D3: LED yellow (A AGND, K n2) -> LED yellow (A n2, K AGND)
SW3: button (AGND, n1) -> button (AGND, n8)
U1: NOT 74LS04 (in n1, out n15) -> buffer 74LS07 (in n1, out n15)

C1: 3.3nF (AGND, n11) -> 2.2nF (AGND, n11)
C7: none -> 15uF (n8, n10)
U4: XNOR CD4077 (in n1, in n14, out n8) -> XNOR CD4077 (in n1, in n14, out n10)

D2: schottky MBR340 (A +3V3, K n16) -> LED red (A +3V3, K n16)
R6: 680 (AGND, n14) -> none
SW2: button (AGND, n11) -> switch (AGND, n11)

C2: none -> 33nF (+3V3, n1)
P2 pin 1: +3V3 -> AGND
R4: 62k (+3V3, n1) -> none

---

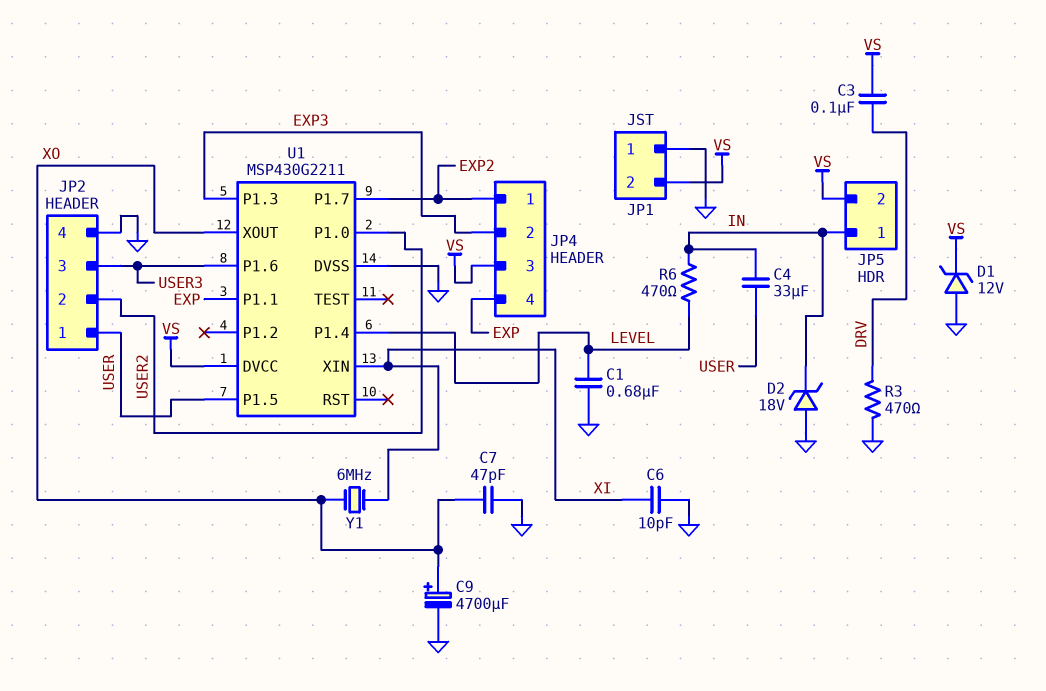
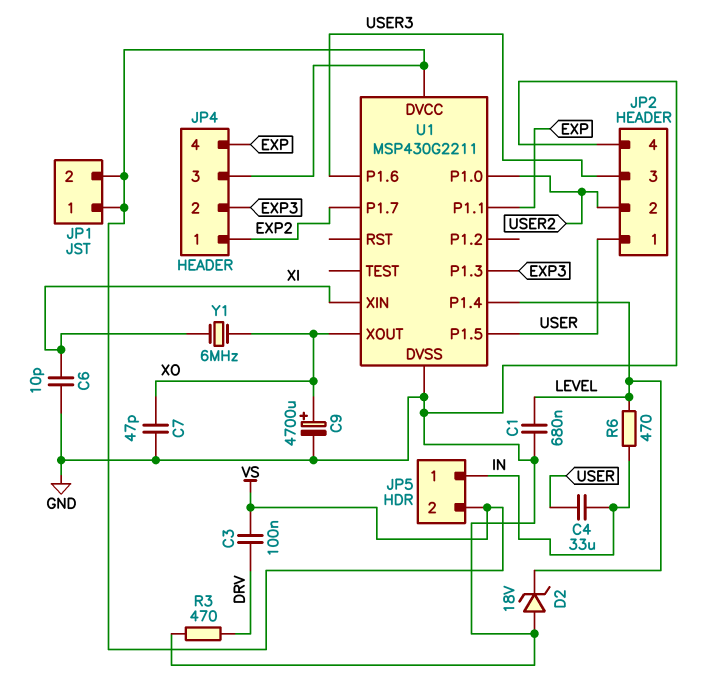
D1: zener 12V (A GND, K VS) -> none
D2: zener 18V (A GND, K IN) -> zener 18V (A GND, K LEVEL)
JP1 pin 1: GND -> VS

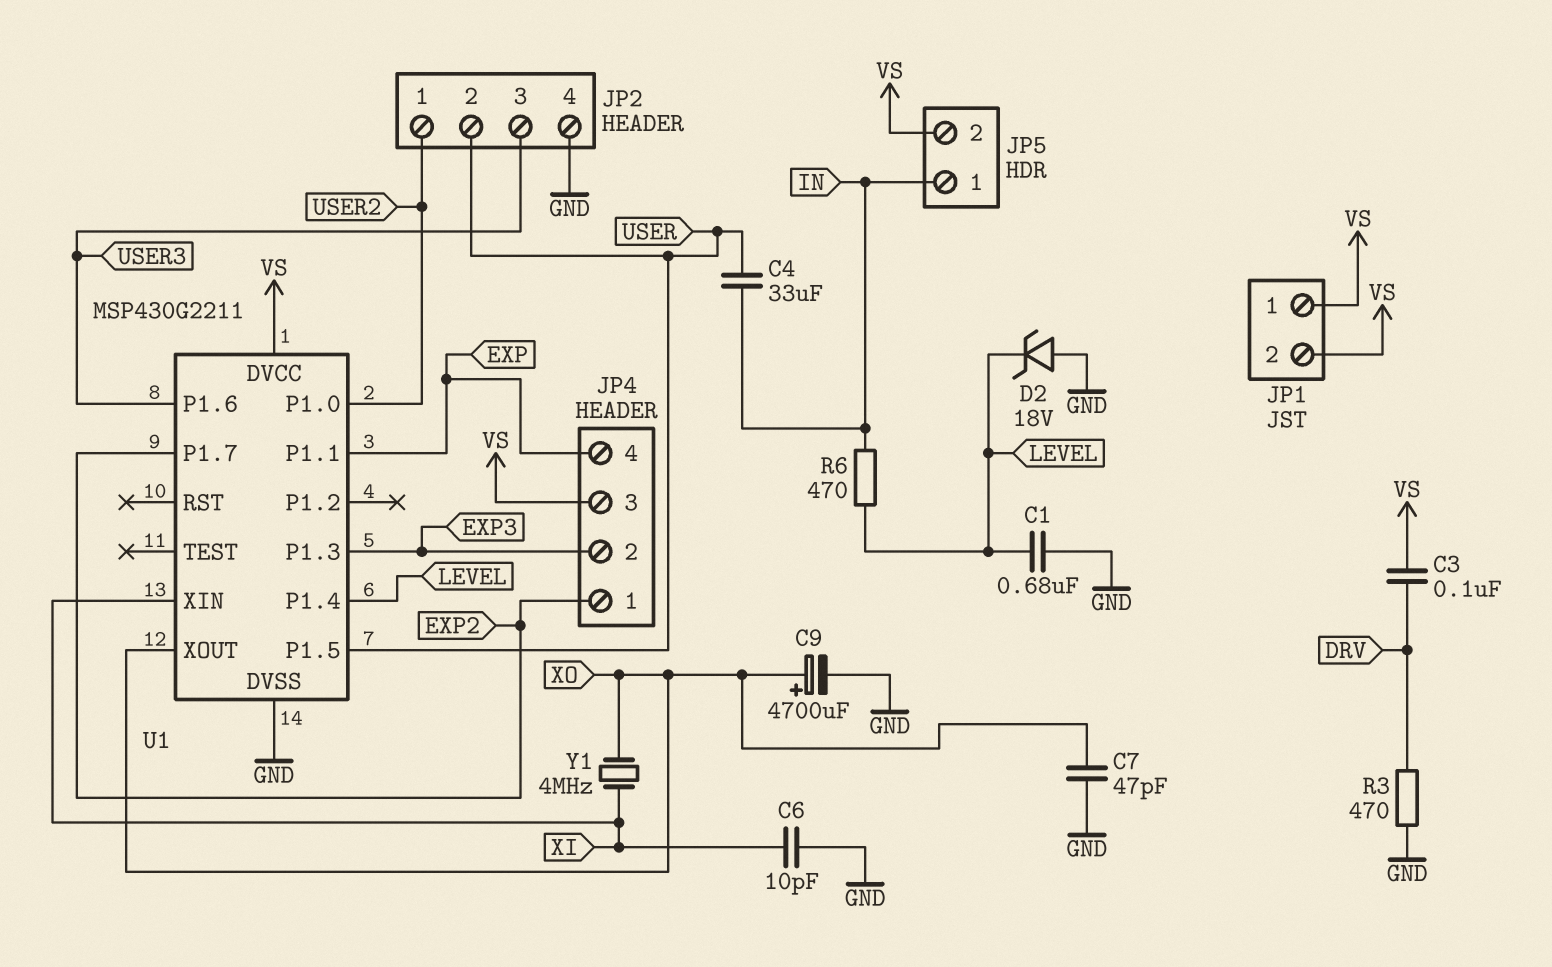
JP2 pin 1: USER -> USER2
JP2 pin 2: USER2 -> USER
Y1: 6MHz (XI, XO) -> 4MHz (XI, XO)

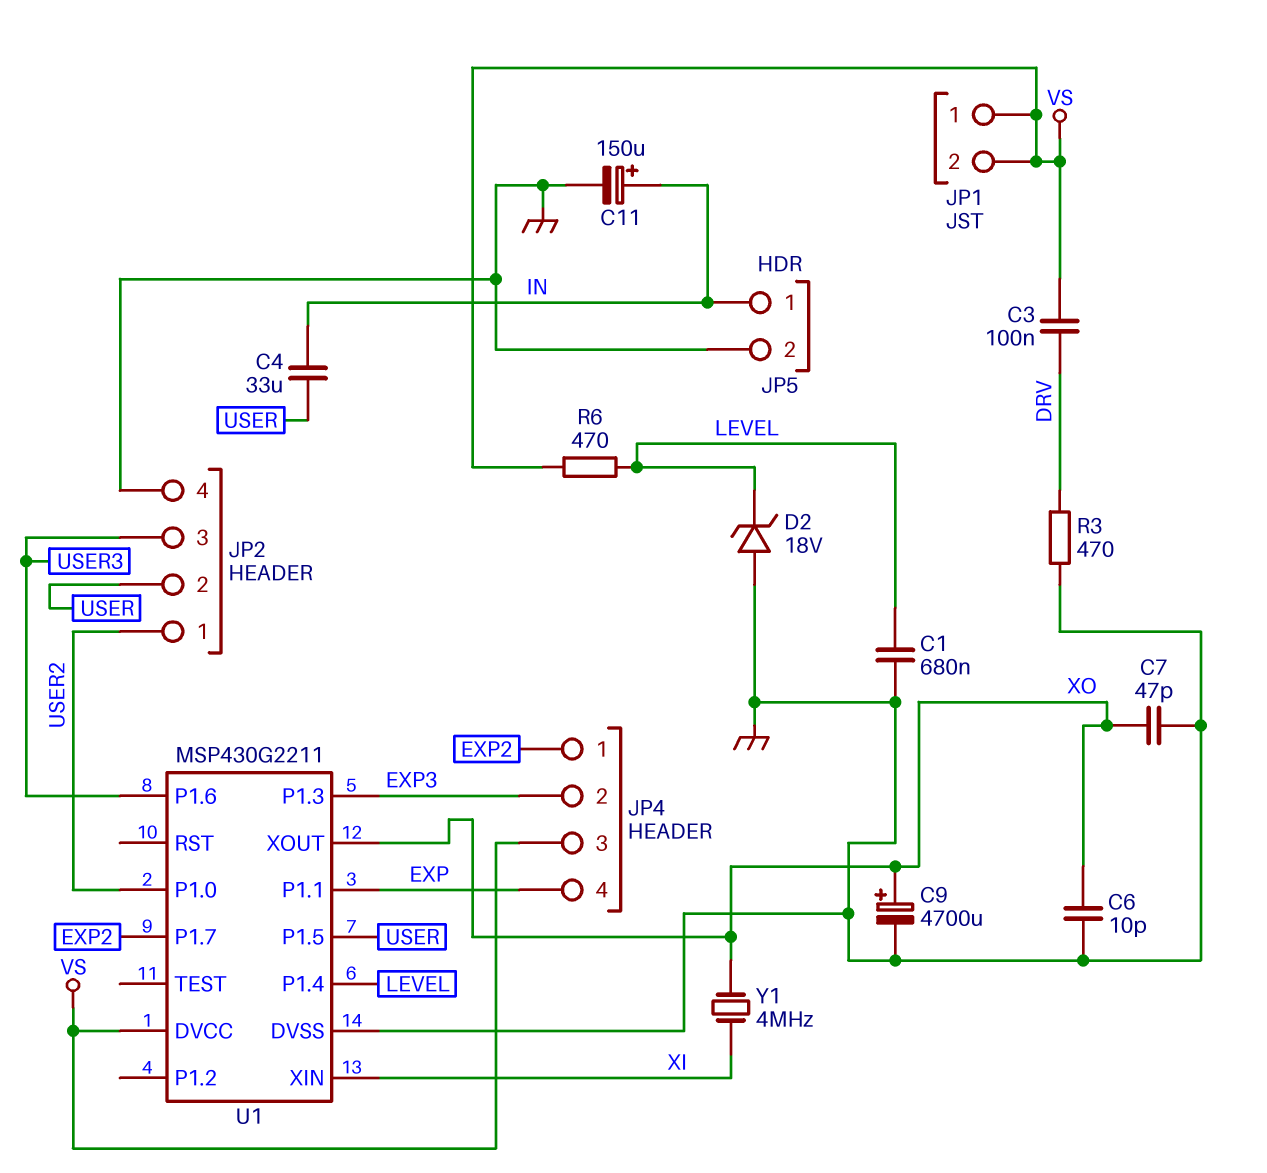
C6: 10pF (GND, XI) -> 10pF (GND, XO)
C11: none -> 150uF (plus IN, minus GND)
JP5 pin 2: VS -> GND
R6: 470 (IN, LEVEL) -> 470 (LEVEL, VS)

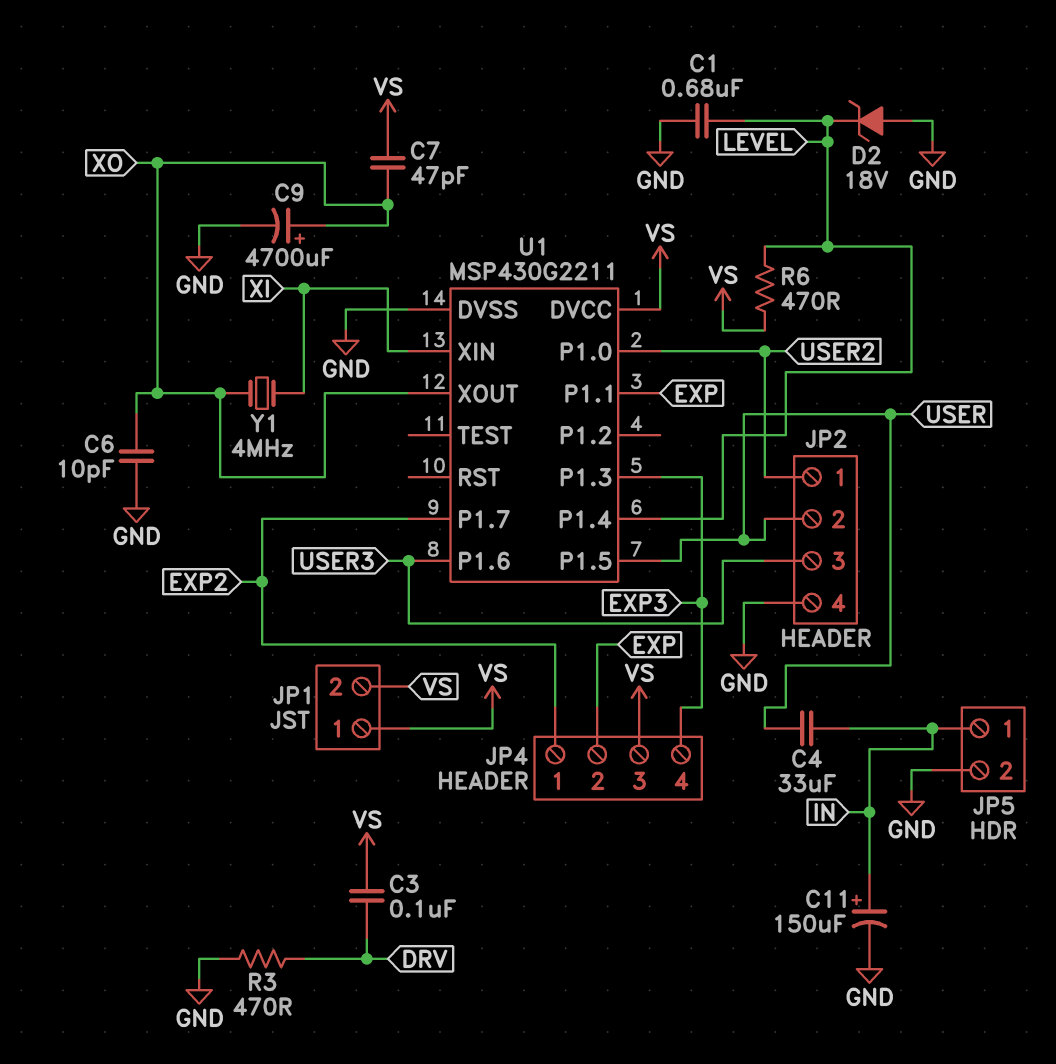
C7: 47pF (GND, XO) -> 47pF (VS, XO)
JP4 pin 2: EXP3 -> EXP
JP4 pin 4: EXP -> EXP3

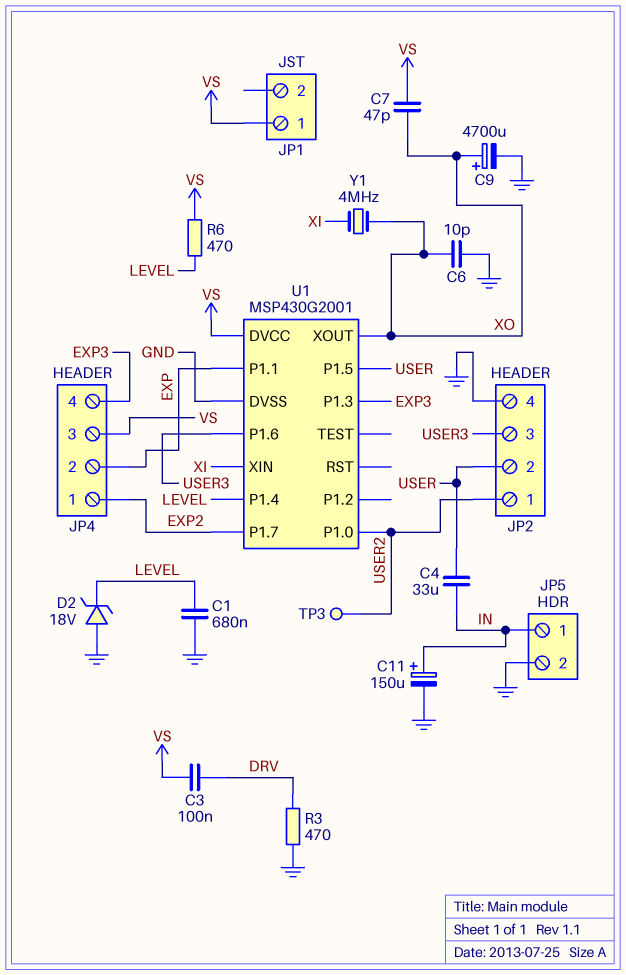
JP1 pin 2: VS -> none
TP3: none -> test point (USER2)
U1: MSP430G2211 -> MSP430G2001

==

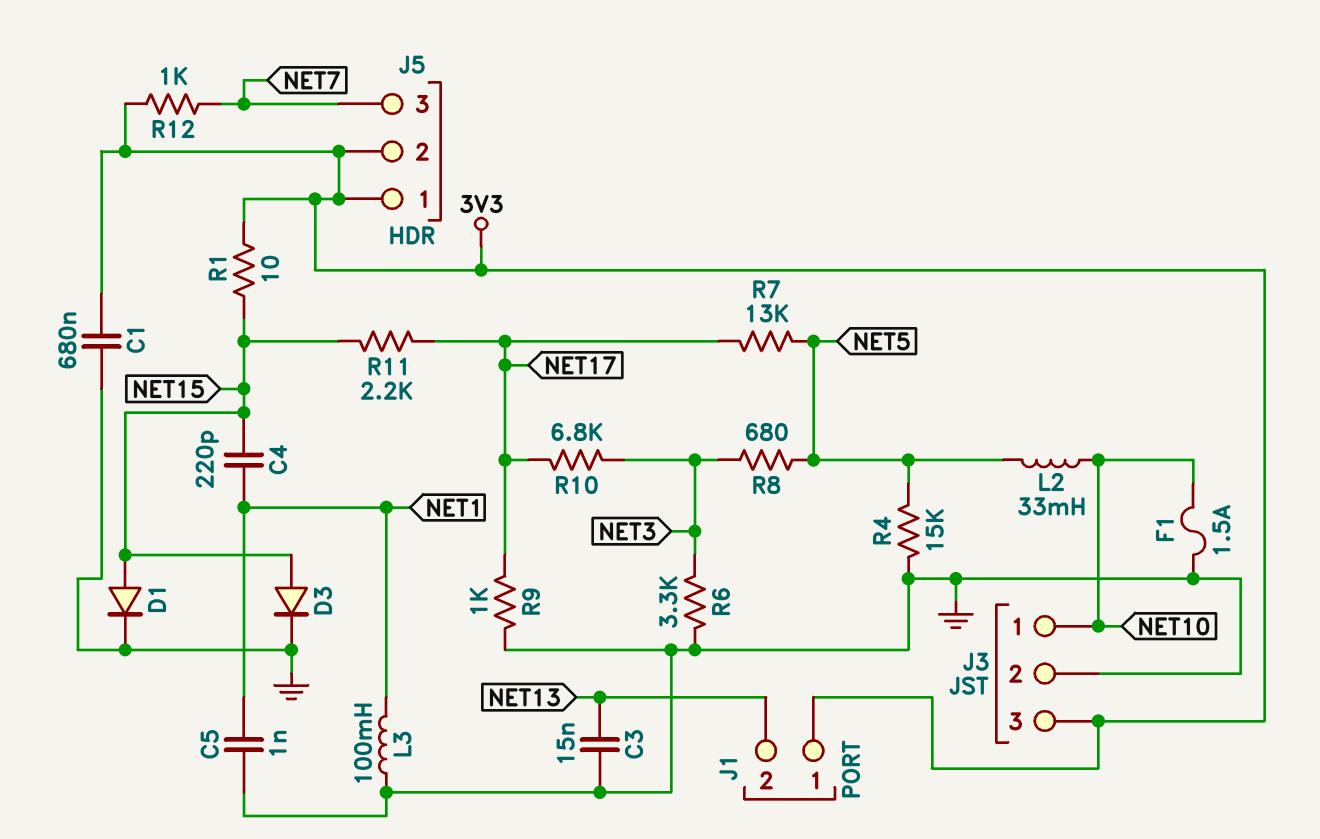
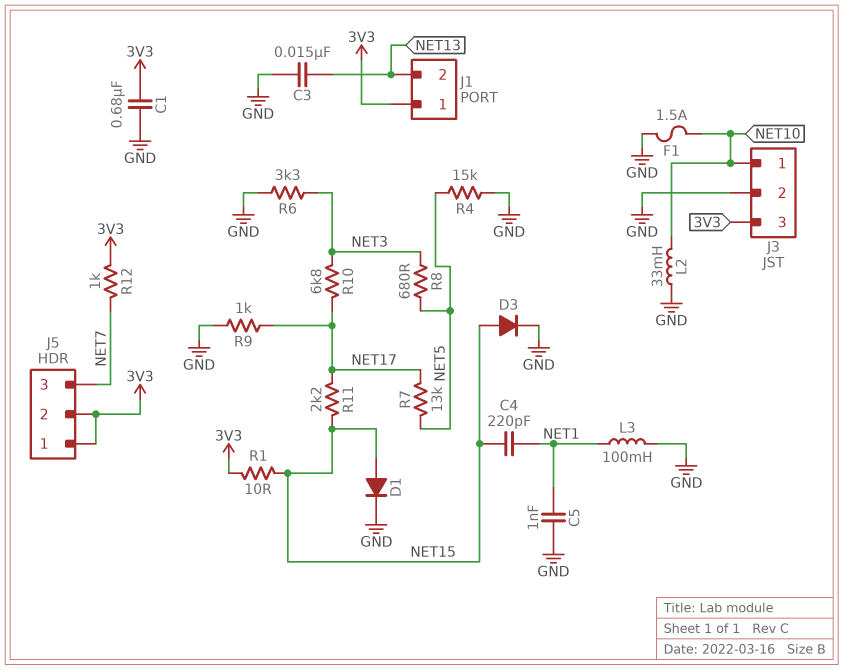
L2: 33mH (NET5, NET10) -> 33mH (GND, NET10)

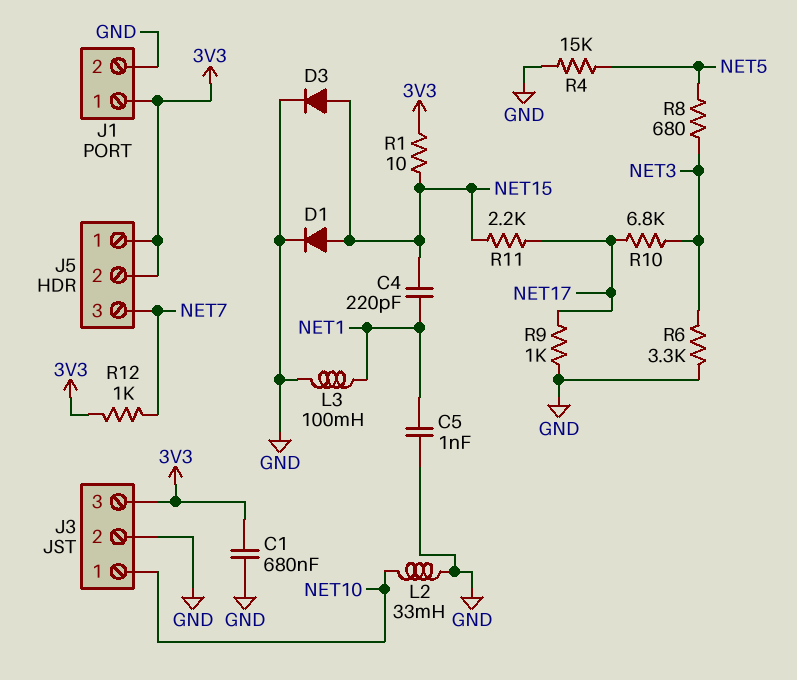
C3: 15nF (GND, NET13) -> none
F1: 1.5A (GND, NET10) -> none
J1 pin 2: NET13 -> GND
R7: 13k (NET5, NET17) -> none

● **Assignment**:
Retype, in the same exact form, the lines of the material above from the line holding "D3: LED yellow" through the line holding "C7: none -> 15uF (n8, n10)".

● **Solution**:
D3: LED yellow (A AGND, K n2) -> LED yellow (A n2, K AGND)
SW3: button (AGND, n1) -> button (AGND, n8)
U1: NOT 74LS04 (in n1, out n15) -> buffer 74LS07 (in n1, out n15)

C1: 3.3nF (AGND, n11) -> 2.2nF (AGND, n11)
C7: none -> 15uF (n8, n10)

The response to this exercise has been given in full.